Problem to work on
Write out the lines below once more, exactly as they appear. Do not include pictures.

########################################

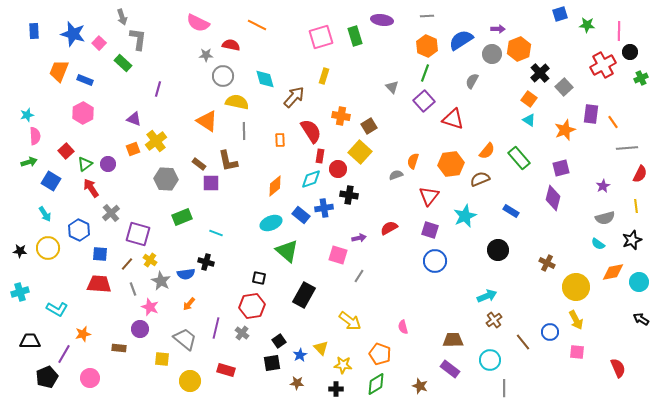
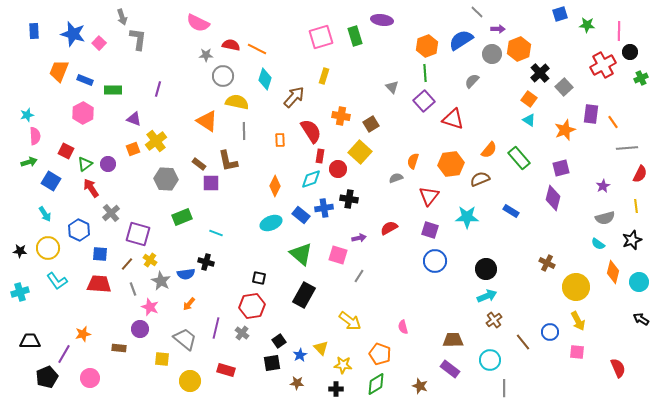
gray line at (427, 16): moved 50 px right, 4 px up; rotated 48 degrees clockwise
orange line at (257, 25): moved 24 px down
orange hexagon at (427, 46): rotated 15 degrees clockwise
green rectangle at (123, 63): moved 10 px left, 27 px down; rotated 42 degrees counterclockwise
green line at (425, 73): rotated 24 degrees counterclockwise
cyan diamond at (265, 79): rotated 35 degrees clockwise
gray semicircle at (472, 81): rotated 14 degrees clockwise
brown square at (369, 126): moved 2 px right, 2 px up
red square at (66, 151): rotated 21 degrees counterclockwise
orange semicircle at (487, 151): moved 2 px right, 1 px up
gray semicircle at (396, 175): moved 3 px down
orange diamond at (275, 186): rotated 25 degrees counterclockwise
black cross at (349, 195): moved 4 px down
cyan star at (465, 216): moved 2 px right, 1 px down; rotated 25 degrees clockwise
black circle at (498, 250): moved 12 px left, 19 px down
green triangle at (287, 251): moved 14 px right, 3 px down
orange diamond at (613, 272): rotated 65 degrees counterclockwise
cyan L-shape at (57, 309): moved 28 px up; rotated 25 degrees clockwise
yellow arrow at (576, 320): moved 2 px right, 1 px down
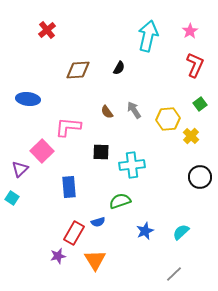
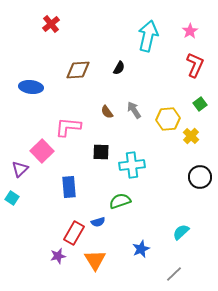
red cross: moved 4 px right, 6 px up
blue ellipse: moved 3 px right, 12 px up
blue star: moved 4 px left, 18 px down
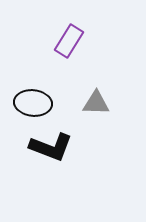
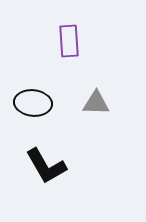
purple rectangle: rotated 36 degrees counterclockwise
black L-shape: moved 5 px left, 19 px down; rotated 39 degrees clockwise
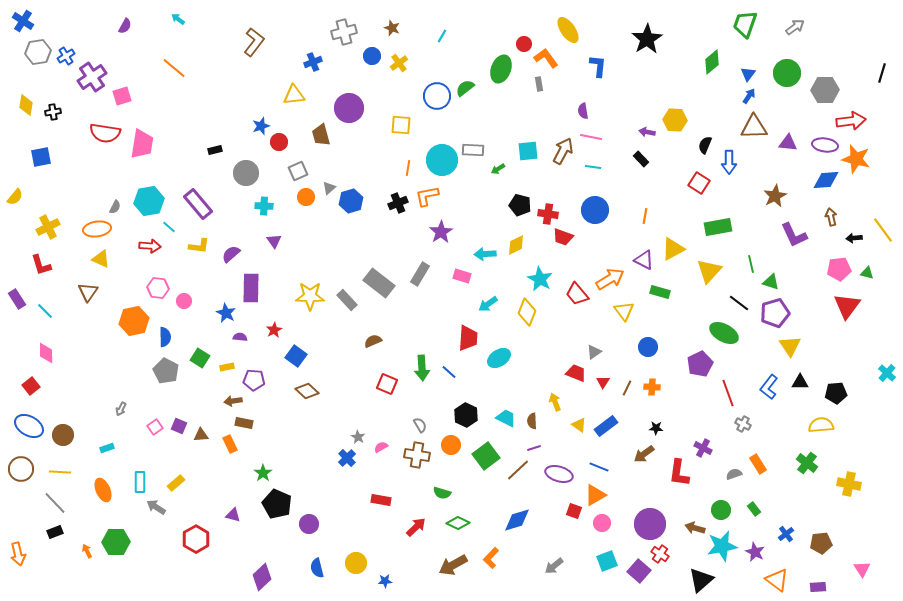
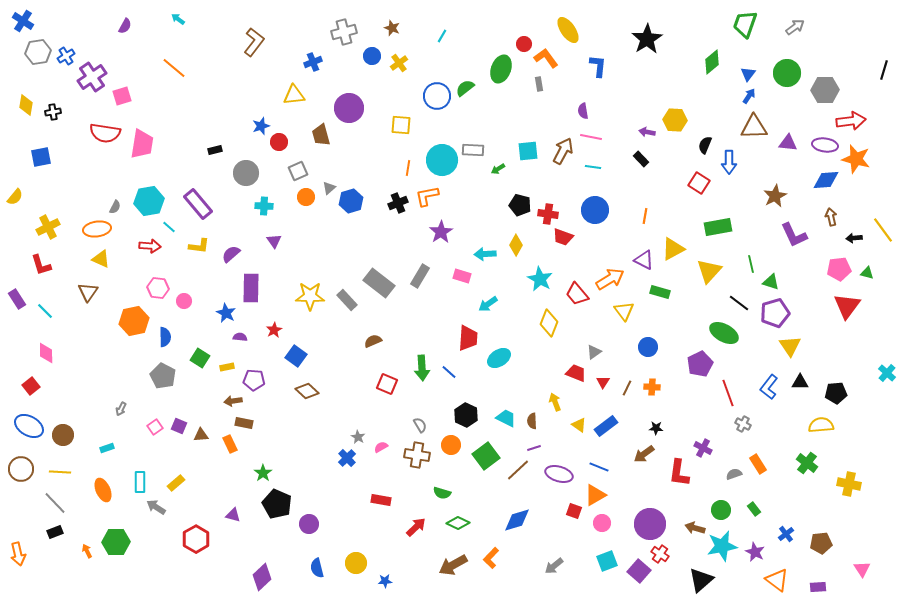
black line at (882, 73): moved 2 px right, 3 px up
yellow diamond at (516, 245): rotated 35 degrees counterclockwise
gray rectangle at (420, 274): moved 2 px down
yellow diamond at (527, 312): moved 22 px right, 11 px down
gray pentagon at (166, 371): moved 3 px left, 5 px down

########################################

Completed task
gray line at (427, 16): moved 50 px right, 4 px up; rotated 48 degrees clockwise
orange line at (257, 25): moved 24 px down
orange hexagon at (427, 46): rotated 15 degrees clockwise
green rectangle at (123, 63): moved 10 px left, 27 px down; rotated 42 degrees counterclockwise
green line at (425, 73): rotated 24 degrees counterclockwise
cyan diamond at (265, 79): rotated 35 degrees clockwise
gray semicircle at (472, 81): rotated 14 degrees clockwise
brown square at (369, 126): moved 2 px right, 2 px up
red square at (66, 151): rotated 21 degrees counterclockwise
orange semicircle at (487, 151): moved 2 px right, 1 px up
gray semicircle at (396, 175): moved 3 px down
orange diamond at (275, 186): rotated 25 degrees counterclockwise
black cross at (349, 195): moved 4 px down
cyan star at (465, 216): moved 2 px right, 1 px down; rotated 25 degrees clockwise
black circle at (498, 250): moved 12 px left, 19 px down
green triangle at (287, 251): moved 14 px right, 3 px down
orange diamond at (613, 272): rotated 65 degrees counterclockwise
cyan L-shape at (57, 309): moved 28 px up; rotated 25 degrees clockwise
yellow arrow at (576, 320): moved 2 px right, 1 px down
red cross: moved 4 px right, 6 px up
blue ellipse: moved 3 px right, 12 px up
blue star: moved 4 px left, 18 px down
purple rectangle: rotated 36 degrees counterclockwise
black L-shape: moved 5 px left, 19 px down; rotated 39 degrees clockwise
black line at (882, 73): moved 2 px right, 3 px up
yellow diamond at (516, 245): rotated 35 degrees counterclockwise
gray rectangle at (420, 274): moved 2 px down
yellow diamond at (527, 312): moved 22 px right, 11 px down
gray pentagon at (166, 371): moved 3 px left, 5 px down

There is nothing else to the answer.